▸ EXERCISE PROMPT: Restate exactly the lines that run from the start of the records below to the line containing "removed | black_ring", counting both ends, and nothing else; pictures stay out.

(Before-and-after object lists)
○ ○ ○ ○ ○
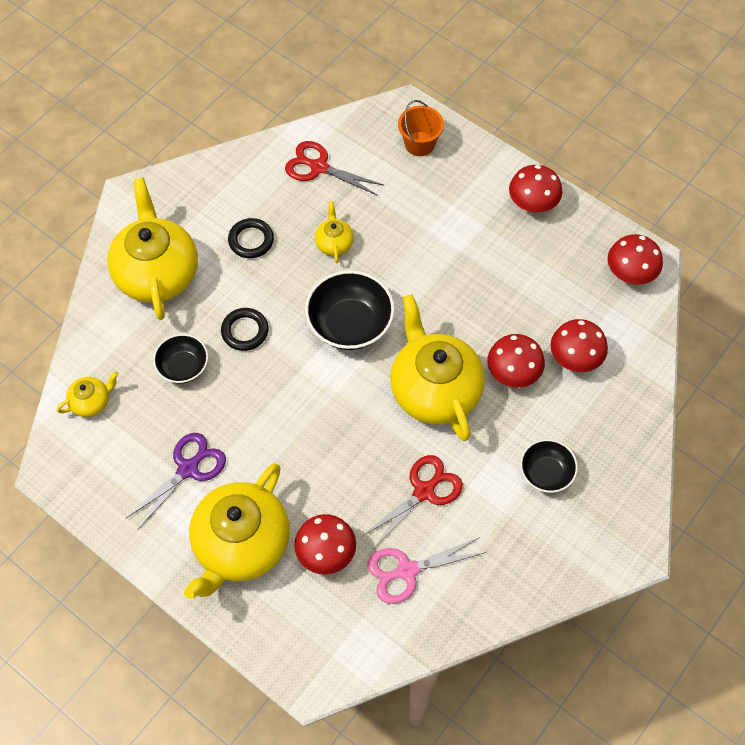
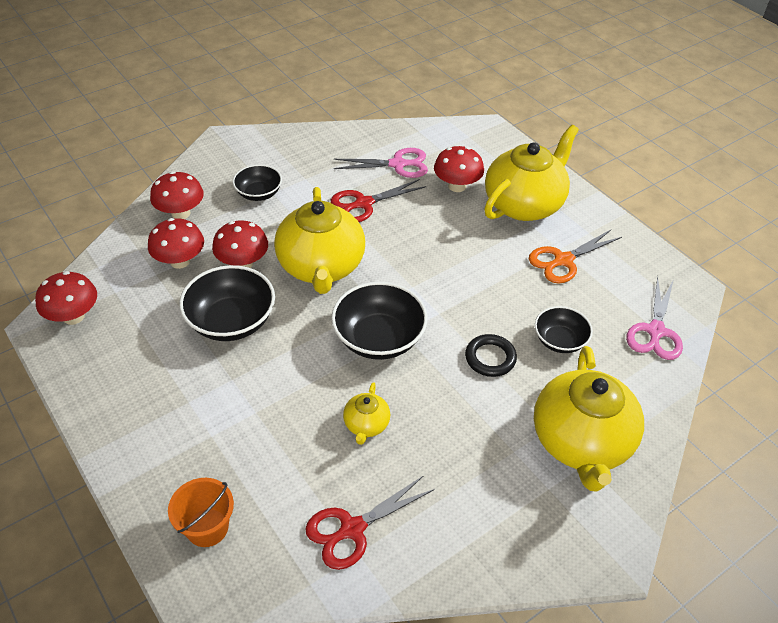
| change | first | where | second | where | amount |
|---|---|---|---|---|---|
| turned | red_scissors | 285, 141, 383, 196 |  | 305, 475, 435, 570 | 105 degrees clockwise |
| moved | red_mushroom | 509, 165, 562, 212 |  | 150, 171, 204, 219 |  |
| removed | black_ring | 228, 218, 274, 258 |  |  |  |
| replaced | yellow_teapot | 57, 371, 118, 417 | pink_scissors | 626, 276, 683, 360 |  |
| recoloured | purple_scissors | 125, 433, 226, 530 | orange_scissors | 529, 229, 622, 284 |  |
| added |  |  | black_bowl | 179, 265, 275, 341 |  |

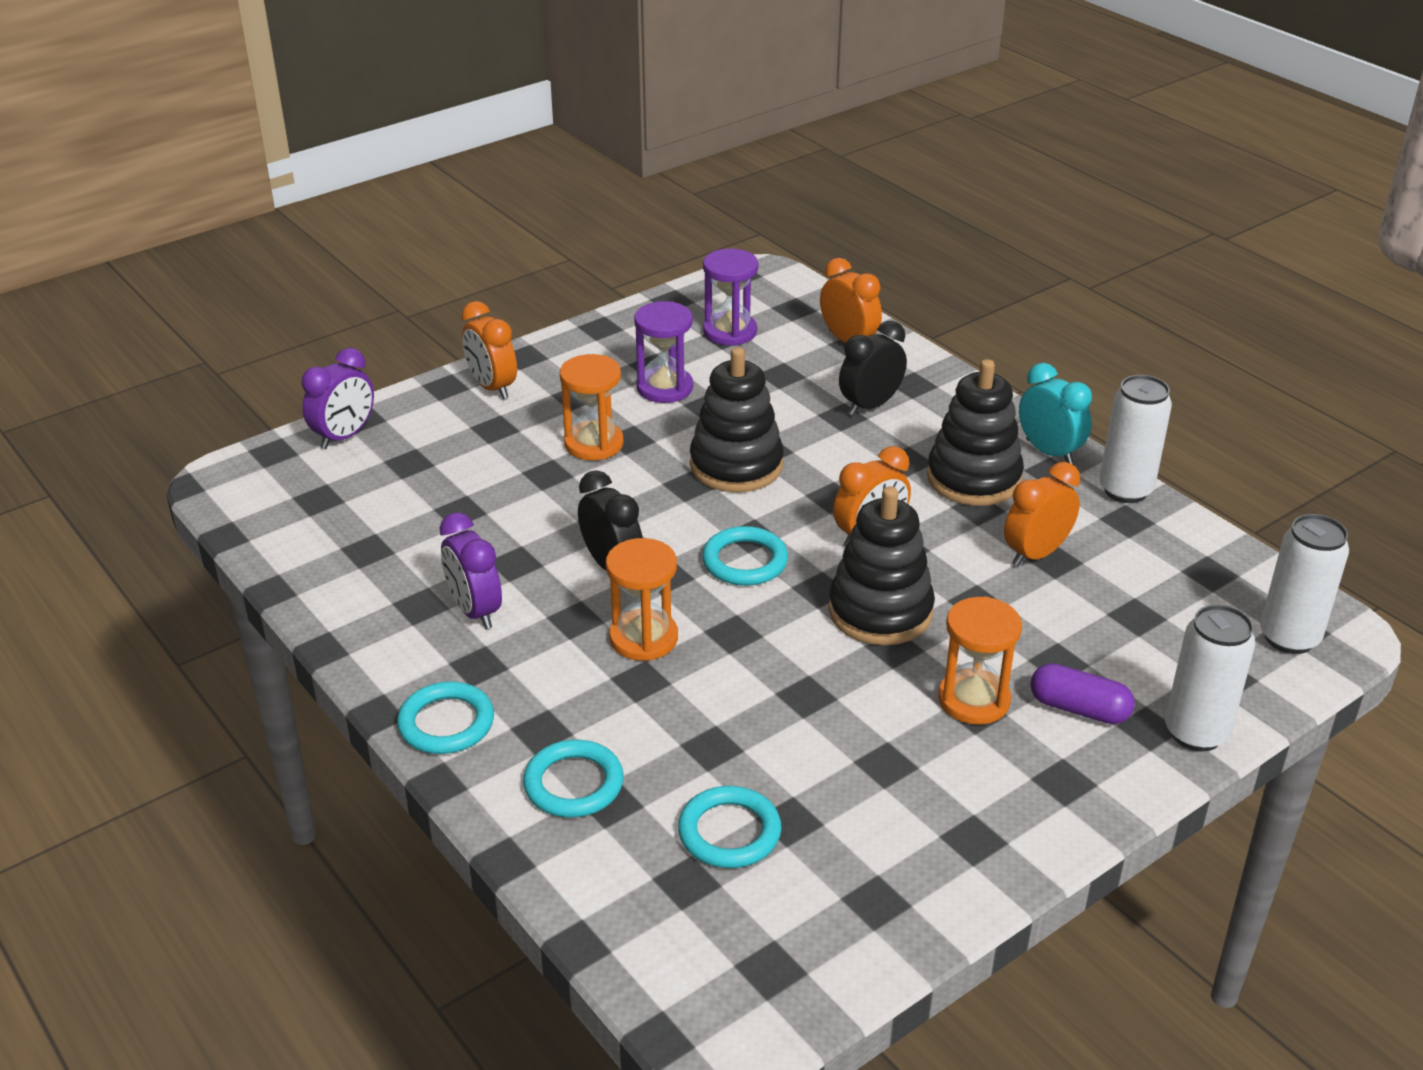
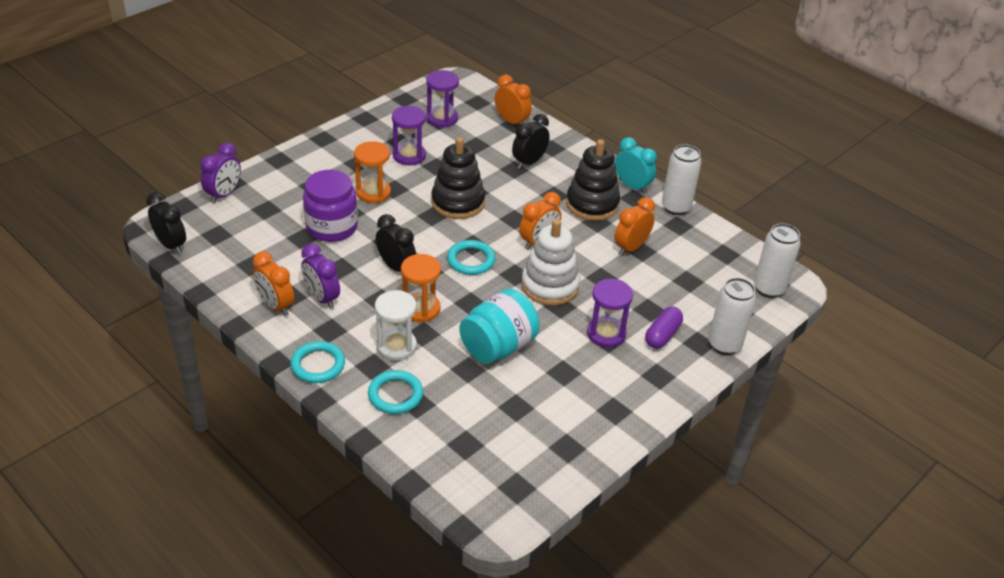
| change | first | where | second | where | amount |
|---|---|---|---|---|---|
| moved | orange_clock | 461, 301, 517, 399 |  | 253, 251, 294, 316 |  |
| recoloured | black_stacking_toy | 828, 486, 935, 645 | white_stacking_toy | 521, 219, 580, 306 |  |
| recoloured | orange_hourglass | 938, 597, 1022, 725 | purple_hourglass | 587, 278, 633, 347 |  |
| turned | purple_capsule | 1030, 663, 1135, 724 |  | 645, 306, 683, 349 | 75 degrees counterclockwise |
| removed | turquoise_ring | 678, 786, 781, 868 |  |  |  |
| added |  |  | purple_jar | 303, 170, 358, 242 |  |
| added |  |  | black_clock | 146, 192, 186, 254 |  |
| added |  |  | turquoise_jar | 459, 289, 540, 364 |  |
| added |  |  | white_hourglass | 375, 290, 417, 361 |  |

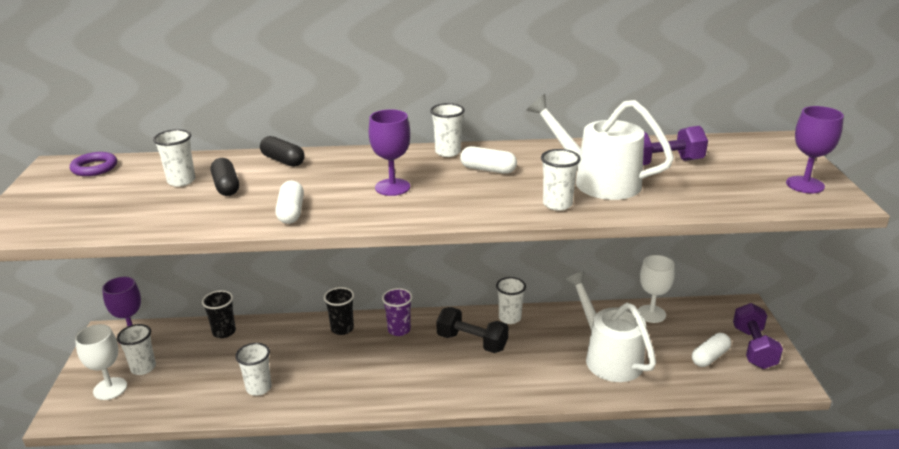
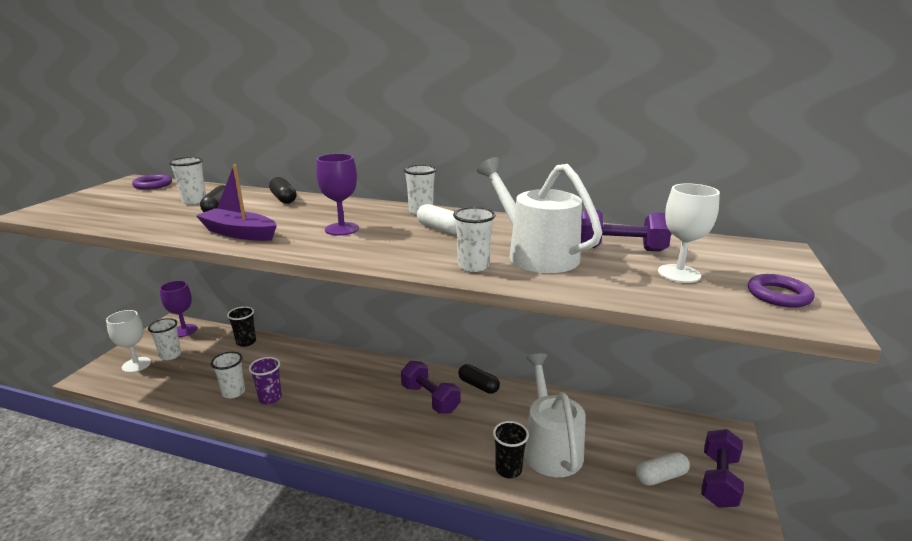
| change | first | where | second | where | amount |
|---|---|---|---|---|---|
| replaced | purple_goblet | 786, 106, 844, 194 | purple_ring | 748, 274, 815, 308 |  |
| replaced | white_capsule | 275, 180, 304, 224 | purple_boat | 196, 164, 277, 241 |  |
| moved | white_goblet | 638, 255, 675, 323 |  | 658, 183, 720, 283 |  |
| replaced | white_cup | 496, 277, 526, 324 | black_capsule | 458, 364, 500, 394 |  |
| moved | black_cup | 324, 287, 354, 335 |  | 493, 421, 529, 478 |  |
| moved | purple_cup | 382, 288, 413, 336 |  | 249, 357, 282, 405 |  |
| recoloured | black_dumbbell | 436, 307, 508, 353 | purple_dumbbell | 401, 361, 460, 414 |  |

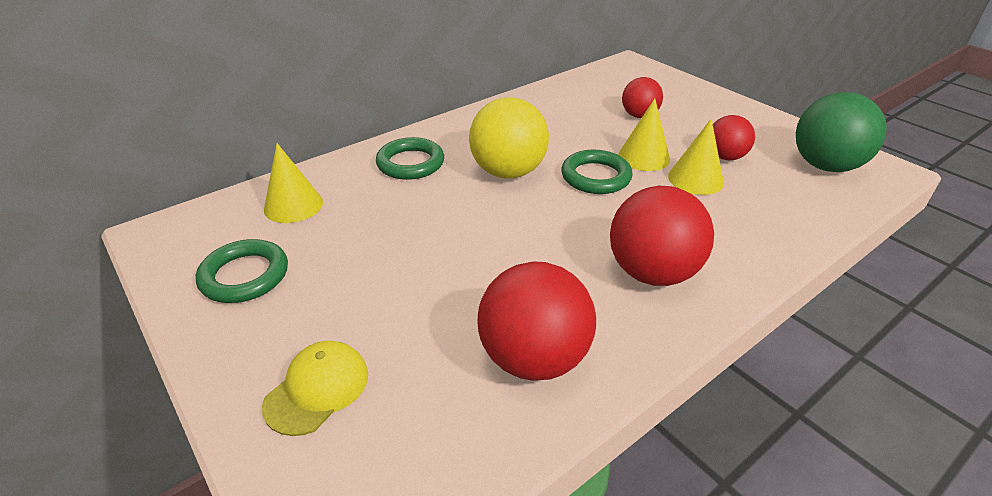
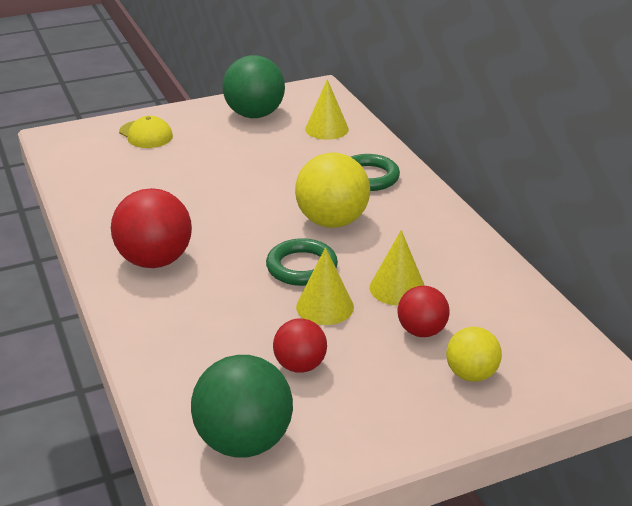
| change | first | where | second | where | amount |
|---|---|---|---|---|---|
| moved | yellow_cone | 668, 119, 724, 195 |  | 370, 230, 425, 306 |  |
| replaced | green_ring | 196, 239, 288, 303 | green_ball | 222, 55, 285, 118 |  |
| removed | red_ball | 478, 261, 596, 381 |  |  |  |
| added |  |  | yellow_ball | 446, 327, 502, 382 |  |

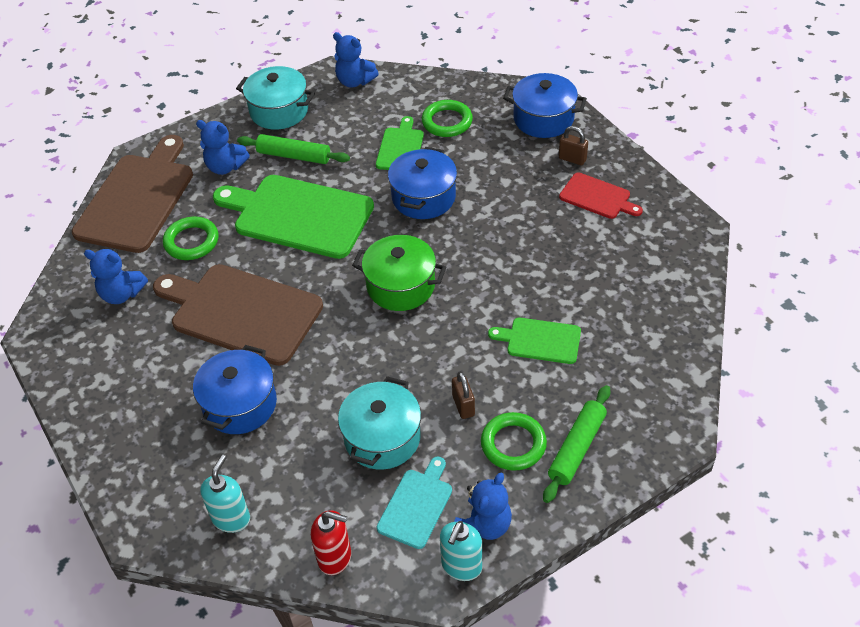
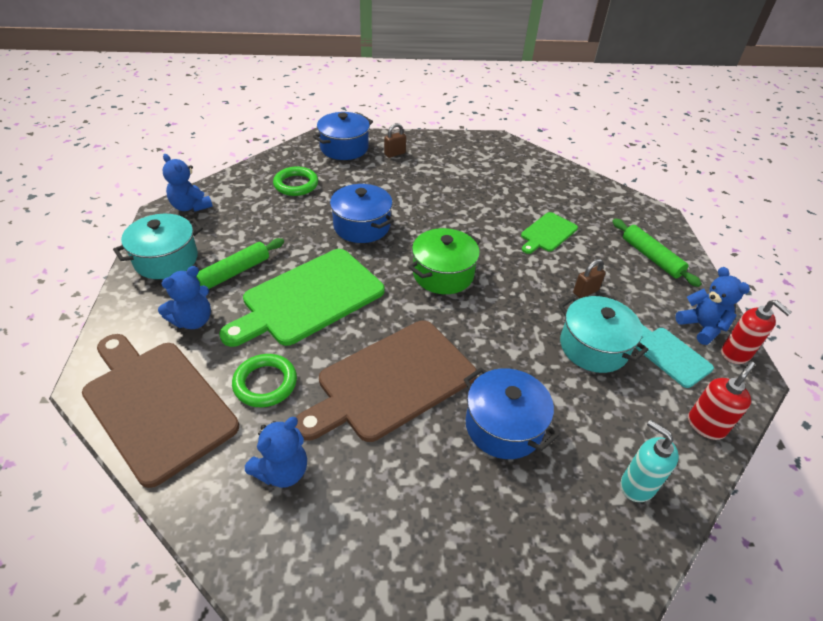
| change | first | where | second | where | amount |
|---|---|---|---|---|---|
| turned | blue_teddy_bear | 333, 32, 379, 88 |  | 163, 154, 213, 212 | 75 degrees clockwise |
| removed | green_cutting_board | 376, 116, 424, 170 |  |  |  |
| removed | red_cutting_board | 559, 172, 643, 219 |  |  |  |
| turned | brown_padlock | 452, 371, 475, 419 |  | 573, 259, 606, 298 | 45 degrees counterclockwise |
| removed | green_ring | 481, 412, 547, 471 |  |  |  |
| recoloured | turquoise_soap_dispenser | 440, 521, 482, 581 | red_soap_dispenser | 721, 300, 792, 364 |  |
○ ○ ○ ○ ○
▸ OUTPUT BELOW:
| change | first | where | second | where | amount |
|---|---|---|---|---|---|
| turned | red_scissors | 285, 141, 383, 196 |  | 305, 475, 435, 570 | 105 degrees clockwise |
| moved | red_mushroom | 509, 165, 562, 212 |  | 150, 171, 204, 219 |  |
| removed | black_ring | 228, 218, 274, 258 |  |  |  |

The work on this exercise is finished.